When the word "brown" appears in a line of the data below, list that line.

[Opening INPUT DATA section]

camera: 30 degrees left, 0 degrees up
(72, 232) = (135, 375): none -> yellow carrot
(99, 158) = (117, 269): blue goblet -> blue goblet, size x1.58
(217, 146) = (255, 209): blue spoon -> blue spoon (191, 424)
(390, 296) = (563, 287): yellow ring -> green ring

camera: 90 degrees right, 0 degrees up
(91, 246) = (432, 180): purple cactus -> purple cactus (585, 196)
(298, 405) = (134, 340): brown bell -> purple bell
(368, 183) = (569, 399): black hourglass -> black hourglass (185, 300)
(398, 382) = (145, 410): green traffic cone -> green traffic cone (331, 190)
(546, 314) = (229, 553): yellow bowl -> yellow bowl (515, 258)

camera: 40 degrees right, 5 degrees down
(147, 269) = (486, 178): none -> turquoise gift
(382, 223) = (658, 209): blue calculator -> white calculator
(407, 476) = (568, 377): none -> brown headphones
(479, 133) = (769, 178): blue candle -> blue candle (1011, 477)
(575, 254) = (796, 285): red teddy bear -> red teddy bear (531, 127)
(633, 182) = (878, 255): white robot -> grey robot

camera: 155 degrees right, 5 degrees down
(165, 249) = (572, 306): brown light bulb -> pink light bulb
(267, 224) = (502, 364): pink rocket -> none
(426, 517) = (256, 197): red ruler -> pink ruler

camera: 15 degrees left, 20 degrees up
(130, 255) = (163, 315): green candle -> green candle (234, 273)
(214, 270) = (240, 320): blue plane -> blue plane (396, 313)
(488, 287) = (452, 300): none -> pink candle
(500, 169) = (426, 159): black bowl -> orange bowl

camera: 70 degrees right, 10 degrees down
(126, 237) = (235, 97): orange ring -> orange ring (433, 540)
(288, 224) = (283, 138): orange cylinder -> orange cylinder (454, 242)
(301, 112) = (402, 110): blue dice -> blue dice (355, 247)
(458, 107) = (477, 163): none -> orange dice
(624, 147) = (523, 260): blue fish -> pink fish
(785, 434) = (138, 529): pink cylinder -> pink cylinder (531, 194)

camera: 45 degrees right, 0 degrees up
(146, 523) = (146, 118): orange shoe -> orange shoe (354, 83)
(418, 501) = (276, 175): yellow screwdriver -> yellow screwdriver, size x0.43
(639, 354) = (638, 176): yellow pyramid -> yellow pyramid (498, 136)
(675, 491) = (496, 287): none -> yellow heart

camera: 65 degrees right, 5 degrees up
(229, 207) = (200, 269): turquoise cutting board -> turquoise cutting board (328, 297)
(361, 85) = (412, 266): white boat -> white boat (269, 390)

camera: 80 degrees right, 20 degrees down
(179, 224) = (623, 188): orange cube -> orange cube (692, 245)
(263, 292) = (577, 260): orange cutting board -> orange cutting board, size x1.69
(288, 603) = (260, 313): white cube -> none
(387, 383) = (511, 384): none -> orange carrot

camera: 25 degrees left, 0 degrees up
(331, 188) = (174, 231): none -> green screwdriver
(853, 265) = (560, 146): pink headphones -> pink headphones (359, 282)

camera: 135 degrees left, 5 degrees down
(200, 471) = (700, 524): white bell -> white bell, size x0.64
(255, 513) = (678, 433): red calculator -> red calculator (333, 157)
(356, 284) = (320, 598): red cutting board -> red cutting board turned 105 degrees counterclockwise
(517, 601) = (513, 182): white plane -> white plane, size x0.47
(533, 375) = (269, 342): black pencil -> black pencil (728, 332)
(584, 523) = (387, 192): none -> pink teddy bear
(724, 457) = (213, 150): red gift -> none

[Closing INPUT DATA section]

** RESPONSE AREA **
(298, 405) = (134, 340): brown bell -> purple bell
(407, 476) = (568, 377): none -> brown headphones
(165, 249) = (572, 306): brown light bulb -> pink light bulb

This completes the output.